## WHAT IS EXPECTED
From the first line through the last, transcribe the listing word for word.

## RECORDS FOR THE EXERCISE

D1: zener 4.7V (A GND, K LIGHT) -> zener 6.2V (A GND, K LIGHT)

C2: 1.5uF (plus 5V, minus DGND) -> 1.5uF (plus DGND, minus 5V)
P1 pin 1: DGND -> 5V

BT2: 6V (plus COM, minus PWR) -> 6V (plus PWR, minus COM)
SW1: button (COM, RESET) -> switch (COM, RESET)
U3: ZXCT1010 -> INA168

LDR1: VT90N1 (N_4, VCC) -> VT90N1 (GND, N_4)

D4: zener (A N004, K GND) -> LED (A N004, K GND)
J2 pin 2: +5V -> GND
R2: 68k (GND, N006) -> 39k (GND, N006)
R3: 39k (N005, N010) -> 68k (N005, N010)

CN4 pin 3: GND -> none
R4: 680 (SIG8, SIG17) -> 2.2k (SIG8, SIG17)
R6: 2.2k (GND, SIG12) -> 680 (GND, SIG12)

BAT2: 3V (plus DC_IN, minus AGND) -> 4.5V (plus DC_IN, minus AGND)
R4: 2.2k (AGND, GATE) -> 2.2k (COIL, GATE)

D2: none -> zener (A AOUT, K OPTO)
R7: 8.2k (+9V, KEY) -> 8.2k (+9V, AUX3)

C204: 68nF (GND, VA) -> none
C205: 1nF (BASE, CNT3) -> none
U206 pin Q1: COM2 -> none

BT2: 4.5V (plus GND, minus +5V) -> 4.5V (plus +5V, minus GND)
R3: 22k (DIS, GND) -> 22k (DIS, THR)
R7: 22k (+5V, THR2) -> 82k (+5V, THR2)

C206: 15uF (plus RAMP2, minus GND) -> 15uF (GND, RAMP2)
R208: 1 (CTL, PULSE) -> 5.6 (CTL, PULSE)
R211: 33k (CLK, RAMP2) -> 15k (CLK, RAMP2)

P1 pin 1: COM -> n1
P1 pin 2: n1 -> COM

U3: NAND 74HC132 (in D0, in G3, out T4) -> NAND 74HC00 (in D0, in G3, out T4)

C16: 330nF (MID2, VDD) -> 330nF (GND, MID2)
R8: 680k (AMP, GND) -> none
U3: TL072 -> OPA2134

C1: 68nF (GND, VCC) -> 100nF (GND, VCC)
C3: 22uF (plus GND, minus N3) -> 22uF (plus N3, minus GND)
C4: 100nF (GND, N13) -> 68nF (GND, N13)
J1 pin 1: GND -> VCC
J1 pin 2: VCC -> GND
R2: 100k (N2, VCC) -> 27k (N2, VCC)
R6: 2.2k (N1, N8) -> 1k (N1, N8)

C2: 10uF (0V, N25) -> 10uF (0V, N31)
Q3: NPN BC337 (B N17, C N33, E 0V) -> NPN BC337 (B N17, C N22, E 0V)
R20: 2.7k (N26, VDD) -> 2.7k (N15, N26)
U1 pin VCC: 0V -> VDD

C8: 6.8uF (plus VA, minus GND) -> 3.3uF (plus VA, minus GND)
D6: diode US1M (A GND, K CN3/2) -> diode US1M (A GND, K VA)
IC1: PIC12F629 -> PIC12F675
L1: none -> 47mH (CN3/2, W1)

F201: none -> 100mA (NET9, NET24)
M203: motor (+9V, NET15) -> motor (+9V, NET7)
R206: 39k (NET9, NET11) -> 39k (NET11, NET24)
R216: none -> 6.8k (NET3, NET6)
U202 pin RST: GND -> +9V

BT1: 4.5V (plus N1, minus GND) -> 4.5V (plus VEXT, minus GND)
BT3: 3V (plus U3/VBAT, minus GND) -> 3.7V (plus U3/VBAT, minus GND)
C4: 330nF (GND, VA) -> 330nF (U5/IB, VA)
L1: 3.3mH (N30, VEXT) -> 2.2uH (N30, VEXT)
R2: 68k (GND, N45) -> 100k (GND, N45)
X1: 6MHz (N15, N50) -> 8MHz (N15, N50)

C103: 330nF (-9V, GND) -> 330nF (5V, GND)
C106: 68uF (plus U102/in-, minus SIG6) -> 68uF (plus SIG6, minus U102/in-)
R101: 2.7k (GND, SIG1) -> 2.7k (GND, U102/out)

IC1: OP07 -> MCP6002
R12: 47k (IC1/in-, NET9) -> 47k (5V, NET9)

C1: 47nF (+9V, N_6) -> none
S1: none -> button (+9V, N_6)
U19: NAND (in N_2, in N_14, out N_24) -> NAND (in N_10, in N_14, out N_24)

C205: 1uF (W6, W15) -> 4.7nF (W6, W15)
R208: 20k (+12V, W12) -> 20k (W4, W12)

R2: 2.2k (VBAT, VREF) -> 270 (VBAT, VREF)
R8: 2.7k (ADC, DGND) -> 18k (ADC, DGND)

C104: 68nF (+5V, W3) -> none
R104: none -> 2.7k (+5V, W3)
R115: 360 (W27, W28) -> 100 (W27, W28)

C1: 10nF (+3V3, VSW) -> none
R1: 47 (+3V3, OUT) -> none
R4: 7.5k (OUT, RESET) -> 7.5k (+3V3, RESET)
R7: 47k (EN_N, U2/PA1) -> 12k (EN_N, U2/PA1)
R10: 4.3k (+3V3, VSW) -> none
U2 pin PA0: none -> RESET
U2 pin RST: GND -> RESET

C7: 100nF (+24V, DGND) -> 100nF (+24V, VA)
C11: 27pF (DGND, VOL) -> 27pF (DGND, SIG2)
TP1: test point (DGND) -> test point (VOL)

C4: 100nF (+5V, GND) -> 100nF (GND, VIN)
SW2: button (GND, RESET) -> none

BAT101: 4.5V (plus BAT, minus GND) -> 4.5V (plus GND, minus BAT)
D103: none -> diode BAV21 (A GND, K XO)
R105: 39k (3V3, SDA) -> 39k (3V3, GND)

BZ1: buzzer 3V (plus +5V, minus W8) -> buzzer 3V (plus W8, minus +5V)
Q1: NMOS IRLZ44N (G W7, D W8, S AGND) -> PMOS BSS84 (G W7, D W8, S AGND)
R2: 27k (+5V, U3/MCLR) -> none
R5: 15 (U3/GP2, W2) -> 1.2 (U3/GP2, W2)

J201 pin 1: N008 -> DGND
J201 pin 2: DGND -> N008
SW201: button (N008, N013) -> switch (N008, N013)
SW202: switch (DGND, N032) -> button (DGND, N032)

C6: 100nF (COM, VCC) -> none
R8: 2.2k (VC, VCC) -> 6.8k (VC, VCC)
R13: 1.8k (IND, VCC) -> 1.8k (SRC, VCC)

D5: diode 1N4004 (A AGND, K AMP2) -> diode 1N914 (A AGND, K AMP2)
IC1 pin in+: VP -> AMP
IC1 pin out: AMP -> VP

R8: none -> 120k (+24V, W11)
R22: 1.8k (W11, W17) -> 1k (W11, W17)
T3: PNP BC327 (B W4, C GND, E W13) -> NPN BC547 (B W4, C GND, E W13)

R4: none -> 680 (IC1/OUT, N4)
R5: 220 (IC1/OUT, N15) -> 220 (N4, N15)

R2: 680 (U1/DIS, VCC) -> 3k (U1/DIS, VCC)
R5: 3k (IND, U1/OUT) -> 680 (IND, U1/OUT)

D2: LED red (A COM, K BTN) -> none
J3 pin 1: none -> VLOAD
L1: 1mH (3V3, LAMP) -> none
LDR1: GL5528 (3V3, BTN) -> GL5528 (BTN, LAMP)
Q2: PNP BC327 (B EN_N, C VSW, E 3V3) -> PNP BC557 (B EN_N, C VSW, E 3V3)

## SOLVED EXERCISE
D1: zener 4.7V (A GND, K LIGHT) -> zener 6.2V (A GND, K LIGHT)

C2: 1.5uF (plus 5V, minus DGND) -> 1.5uF (plus DGND, minus 5V)
P1 pin 1: DGND -> 5V

BT2: 6V (plus COM, minus PWR) -> 6V (plus PWR, minus COM)
SW1: button (COM, RESET) -> switch (COM, RESET)
U3: ZXCT1010 -> INA168

LDR1: VT90N1 (N_4, VCC) -> VT90N1 (GND, N_4)

D4: zener (A N004, K GND) -> LED (A N004, K GND)
J2 pin 2: +5V -> GND
R2: 68k (GND, N006) -> 39k (GND, N006)
R3: 39k (N005, N010) -> 68k (N005, N010)

CN4 pin 3: GND -> none
R4: 680 (SIG8, SIG17) -> 2.2k (SIG8, SIG17)
R6: 2.2k (GND, SIG12) -> 680 (GND, SIG12)

BAT2: 3V (plus DC_IN, minus AGND) -> 4.5V (plus DC_IN, minus AGND)
R4: 2.2k (AGND, GATE) -> 2.2k (COIL, GATE)

D2: none -> zener (A AOUT, K OPTO)
R7: 8.2k (+9V, KEY) -> 8.2k (+9V, AUX3)

C204: 68nF (GND, VA) -> none
C205: 1nF (BASE, CNT3) -> none
U206 pin Q1: COM2 -> none

BT2: 4.5V (plus GND, minus +5V) -> 4.5V (plus +5V, minus GND)
R3: 22k (DIS, GND) -> 22k (DIS, THR)
R7: 22k (+5V, THR2) -> 82k (+5V, THR2)

C206: 15uF (plus RAMP2, minus GND) -> 15uF (GND, RAMP2)
R208: 1 (CTL, PULSE) -> 5.6 (CTL, PULSE)
R211: 33k (CLK, RAMP2) -> 15k (CLK, RAMP2)

P1 pin 1: COM -> n1
P1 pin 2: n1 -> COM

U3: NAND 74HC132 (in D0, in G3, out T4) -> NAND 74HC00 (in D0, in G3, out T4)

C16: 330nF (MID2, VDD) -> 330nF (GND, MID2)
R8: 680k (AMP, GND) -> none
U3: TL072 -> OPA2134

C1: 68nF (GND, VCC) -> 100nF (GND, VCC)
C3: 22uF (plus GND, minus N3) -> 22uF (plus N3, minus GND)
C4: 100nF (GND, N13) -> 68nF (GND, N13)
J1 pin 1: GND -> VCC
J1 pin 2: VCC -> GND
R2: 100k (N2, VCC) -> 27k (N2, VCC)
R6: 2.2k (N1, N8) -> 1k (N1, N8)

C2: 10uF (0V, N25) -> 10uF (0V, N31)
Q3: NPN BC337 (B N17, C N33, E 0V) -> NPN BC337 (B N17, C N22, E 0V)
R20: 2.7k (N26, VDD) -> 2.7k (N15, N26)
U1 pin VCC: 0V -> VDD

C8: 6.8uF (plus VA, minus GND) -> 3.3uF (plus VA, minus GND)
D6: diode US1M (A GND, K CN3/2) -> diode US1M (A GND, K VA)
IC1: PIC12F629 -> PIC12F675
L1: none -> 47mH (CN3/2, W1)

F201: none -> 100mA (NET9, NET24)
M203: motor (+9V, NET15) -> motor (+9V, NET7)
R206: 39k (NET9, NET11) -> 39k (NET11, NET24)
R216: none -> 6.8k (NET3, NET6)
U202 pin RST: GND -> +9V

BT1: 4.5V (plus N1, minus GND) -> 4.5V (plus VEXT, minus GND)
BT3: 3V (plus U3/VBAT, minus GND) -> 3.7V (plus U3/VBAT, minus GND)
C4: 330nF (GND, VA) -> 330nF (U5/IB, VA)
L1: 3.3mH (N30, VEXT) -> 2.2uH (N30, VEXT)
R2: 68k (GND, N45) -> 100k (GND, N45)
X1: 6MHz (N15, N50) -> 8MHz (N15, N50)

C103: 330nF (-9V, GND) -> 330nF (5V, GND)
C106: 68uF (plus U102/in-, minus SIG6) -> 68uF (plus SIG6, minus U102/in-)
R101: 2.7k (GND, SIG1) -> 2.7k (GND, U102/out)

IC1: OP07 -> MCP6002
R12: 47k (IC1/in-, NET9) -> 47k (5V, NET9)

C1: 47nF (+9V, N_6) -> none
S1: none -> button (+9V, N_6)
U19: NAND (in N_2, in N_14, out N_24) -> NAND (in N_10, in N_14, out N_24)

C205: 1uF (W6, W15) -> 4.7nF (W6, W15)
R208: 20k (+12V, W12) -> 20k (W4, W12)

R2: 2.2k (VBAT, VREF) -> 270 (VBAT, VREF)
R8: 2.7k (ADC, DGND) -> 18k (ADC, DGND)

C104: 68nF (+5V, W3) -> none
R104: none -> 2.7k (+5V, W3)
R115: 360 (W27, W28) -> 100 (W27, W28)

C1: 10nF (+3V3, VSW) -> none
R1: 47 (+3V3, OUT) -> none
R4: 7.5k (OUT, RESET) -> 7.5k (+3V3, RESET)
R7: 47k (EN_N, U2/PA1) -> 12k (EN_N, U2/PA1)
R10: 4.3k (+3V3, VSW) -> none
U2 pin PA0: none -> RESET
U2 pin RST: GND -> RESET

C7: 100nF (+24V, DGND) -> 100nF (+24V, VA)
C11: 27pF (DGND, VOL) -> 27pF (DGND, SIG2)
TP1: test point (DGND) -> test point (VOL)

C4: 100nF (+5V, GND) -> 100nF (GND, VIN)
SW2: button (GND, RESET) -> none

BAT101: 4.5V (plus BAT, minus GND) -> 4.5V (plus GND, minus BAT)
D103: none -> diode BAV21 (A GND, K XO)
R105: 39k (3V3, SDA) -> 39k (3V3, GND)

BZ1: buzzer 3V (plus +5V, minus W8) -> buzzer 3V (plus W8, minus +5V)
Q1: NMOS IRLZ44N (G W7, D W8, S AGND) -> PMOS BSS84 (G W7, D W8, S AGND)
R2: 27k (+5V, U3/MCLR) -> none
R5: 15 (U3/GP2, W2) -> 1.2 (U3/GP2, W2)

J201 pin 1: N008 -> DGND
J201 pin 2: DGND -> N008
SW201: button (N008, N013) -> switch (N008, N013)
SW202: switch (DGND, N032) -> button (DGND, N032)

C6: 100nF (COM, VCC) -> none
R8: 2.2k (VC, VCC) -> 6.8k (VC, VCC)
R13: 1.8k (IND, VCC) -> 1.8k (SRC, VCC)

D5: diode 1N4004 (A AGND, K AMP2) -> diode 1N914 (A AGND, K AMP2)
IC1 pin in+: VP -> AMP
IC1 pin out: AMP -> VP

R8: none -> 120k (+24V, W11)
R22: 1.8k (W11, W17) -> 1k (W11, W17)
T3: PNP BC327 (B W4, C GND, E W13) -> NPN BC547 (B W4, C GND, E W13)

R4: none -> 680 (IC1/OUT, N4)
R5: 220 (IC1/OUT, N15) -> 220 (N4, N15)

R2: 680 (U1/DIS, VCC) -> 3k (U1/DIS, VCC)
R5: 3k (IND, U1/OUT) -> 680 (IND, U1/OUT)

D2: LED red (A COM, K BTN) -> none
J3 pin 1: none -> VLOAD
L1: 1mH (3V3, LAMP) -> none
LDR1: GL5528 (3V3, BTN) -> GL5528 (BTN, LAMP)
Q2: PNP BC327 (B EN_N, C VSW, E 3V3) -> PNP BC557 (B EN_N, C VSW, E 3V3)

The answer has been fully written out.